[Recorded data]
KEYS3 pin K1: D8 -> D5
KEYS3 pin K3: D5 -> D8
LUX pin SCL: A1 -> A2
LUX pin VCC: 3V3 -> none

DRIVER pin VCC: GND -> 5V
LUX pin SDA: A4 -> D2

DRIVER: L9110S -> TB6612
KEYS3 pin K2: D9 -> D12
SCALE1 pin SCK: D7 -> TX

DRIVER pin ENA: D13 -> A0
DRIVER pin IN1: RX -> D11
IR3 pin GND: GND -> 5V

# YOUR INSTRUCTIONS
Reproduce each entry above without a single difference.

# FINISHED EXERCISE
KEYS3 pin K1: D8 -> D5
KEYS3 pin K3: D5 -> D8
LUX pin SCL: A1 -> A2
LUX pin VCC: 3V3 -> none

DRIVER pin VCC: GND -> 5V
LUX pin SDA: A4 -> D2

DRIVER: L9110S -> TB6612
KEYS3 pin K2: D9 -> D12
SCALE1 pin SCK: D7 -> TX

DRIVER pin ENA: D13 -> A0
DRIVER pin IN1: RX -> D11
IR3 pin GND: GND -> 5V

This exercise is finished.